[Stored data]
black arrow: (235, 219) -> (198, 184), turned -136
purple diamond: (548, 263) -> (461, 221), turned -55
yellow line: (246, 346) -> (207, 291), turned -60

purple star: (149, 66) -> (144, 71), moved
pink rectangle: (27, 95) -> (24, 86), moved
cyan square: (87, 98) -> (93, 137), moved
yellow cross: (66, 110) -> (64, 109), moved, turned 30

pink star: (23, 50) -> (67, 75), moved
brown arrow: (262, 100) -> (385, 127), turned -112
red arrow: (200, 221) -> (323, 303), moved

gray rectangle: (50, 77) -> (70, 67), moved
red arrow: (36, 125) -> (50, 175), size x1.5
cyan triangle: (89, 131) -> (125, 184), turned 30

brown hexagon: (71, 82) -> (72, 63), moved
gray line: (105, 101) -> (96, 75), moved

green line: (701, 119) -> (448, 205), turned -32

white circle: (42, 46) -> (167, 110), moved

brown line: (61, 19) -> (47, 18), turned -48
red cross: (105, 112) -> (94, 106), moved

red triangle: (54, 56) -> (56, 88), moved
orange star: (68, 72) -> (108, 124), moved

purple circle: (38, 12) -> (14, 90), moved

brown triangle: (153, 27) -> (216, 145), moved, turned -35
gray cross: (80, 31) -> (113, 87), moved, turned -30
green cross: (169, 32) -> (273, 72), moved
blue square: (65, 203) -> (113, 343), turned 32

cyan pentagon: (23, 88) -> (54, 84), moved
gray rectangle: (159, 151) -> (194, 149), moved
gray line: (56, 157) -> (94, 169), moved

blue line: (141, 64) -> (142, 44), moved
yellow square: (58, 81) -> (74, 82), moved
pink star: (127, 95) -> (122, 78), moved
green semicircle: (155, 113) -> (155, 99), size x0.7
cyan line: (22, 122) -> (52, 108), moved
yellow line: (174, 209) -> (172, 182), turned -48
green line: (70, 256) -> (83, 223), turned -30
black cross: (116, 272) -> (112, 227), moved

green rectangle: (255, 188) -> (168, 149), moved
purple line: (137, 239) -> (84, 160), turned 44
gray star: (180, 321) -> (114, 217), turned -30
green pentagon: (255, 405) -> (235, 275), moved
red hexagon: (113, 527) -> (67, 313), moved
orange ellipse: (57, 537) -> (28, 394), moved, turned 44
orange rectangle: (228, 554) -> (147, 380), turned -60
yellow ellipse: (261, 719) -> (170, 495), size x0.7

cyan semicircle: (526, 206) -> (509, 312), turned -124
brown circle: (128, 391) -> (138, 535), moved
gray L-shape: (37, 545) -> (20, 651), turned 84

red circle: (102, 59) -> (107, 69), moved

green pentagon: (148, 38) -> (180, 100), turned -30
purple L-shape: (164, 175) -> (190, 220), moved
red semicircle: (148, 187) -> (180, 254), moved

• _Task statement_
All lines above are to be transcribed exactly.

• _Answer section_
black arrow: (235, 219) -> (198, 184), turned -136
purple diamond: (548, 263) -> (461, 221), turned -55
yellow line: (246, 346) -> (207, 291), turned -60

purple star: (149, 66) -> (144, 71), moved
pink rectangle: (27, 95) -> (24, 86), moved
cyan square: (87, 98) -> (93, 137), moved
yellow cross: (66, 110) -> (64, 109), moved, turned 30

pink star: (23, 50) -> (67, 75), moved
brown arrow: (262, 100) -> (385, 127), turned -112
red arrow: (200, 221) -> (323, 303), moved

gray rectangle: (50, 77) -> (70, 67), moved
red arrow: (36, 125) -> (50, 175), size x1.5
cyan triangle: (89, 131) -> (125, 184), turned 30

brown hexagon: (71, 82) -> (72, 63), moved
gray line: (105, 101) -> (96, 75), moved

green line: (701, 119) -> (448, 205), turned -32

white circle: (42, 46) -> (167, 110), moved

brown line: (61, 19) -> (47, 18), turned -48
red cross: (105, 112) -> (94, 106), moved

red triangle: (54, 56) -> (56, 88), moved
orange star: (68, 72) -> (108, 124), moved

purple circle: (38, 12) -> (14, 90), moved

brown triangle: (153, 27) -> (216, 145), moved, turned -35
gray cross: (80, 31) -> (113, 87), moved, turned -30
green cross: (169, 32) -> (273, 72), moved
blue square: (65, 203) -> (113, 343), turned 32

cyan pentagon: (23, 88) -> (54, 84), moved
gray rectangle: (159, 151) -> (194, 149), moved
gray line: (56, 157) -> (94, 169), moved

blue line: (141, 64) -> (142, 44), moved
yellow square: (58, 81) -> (74, 82), moved
pink star: (127, 95) -> (122, 78), moved
green semicircle: (155, 113) -> (155, 99), size x0.7
cyan line: (22, 122) -> (52, 108), moved
yellow line: (174, 209) -> (172, 182), turned -48
green line: (70, 256) -> (83, 223), turned -30
black cross: (116, 272) -> (112, 227), moved

green rectangle: (255, 188) -> (168, 149), moved
purple line: (137, 239) -> (84, 160), turned 44
gray star: (180, 321) -> (114, 217), turned -30
green pentagon: (255, 405) -> (235, 275), moved
red hexagon: (113, 527) -> (67, 313), moved
orange ellipse: (57, 537) -> (28, 394), moved, turned 44
orange rectangle: (228, 554) -> (147, 380), turned -60
yellow ellipse: (261, 719) -> (170, 495), size x0.7

cyan semicircle: (526, 206) -> (509, 312), turned -124
brown circle: (128, 391) -> (138, 535), moved
gray L-shape: (37, 545) -> (20, 651), turned 84

red circle: (102, 59) -> (107, 69), moved

green pentagon: (148, 38) -> (180, 100), turned -30
purple L-shape: (164, 175) -> (190, 220), moved
red semicircle: (148, 187) -> (180, 254), moved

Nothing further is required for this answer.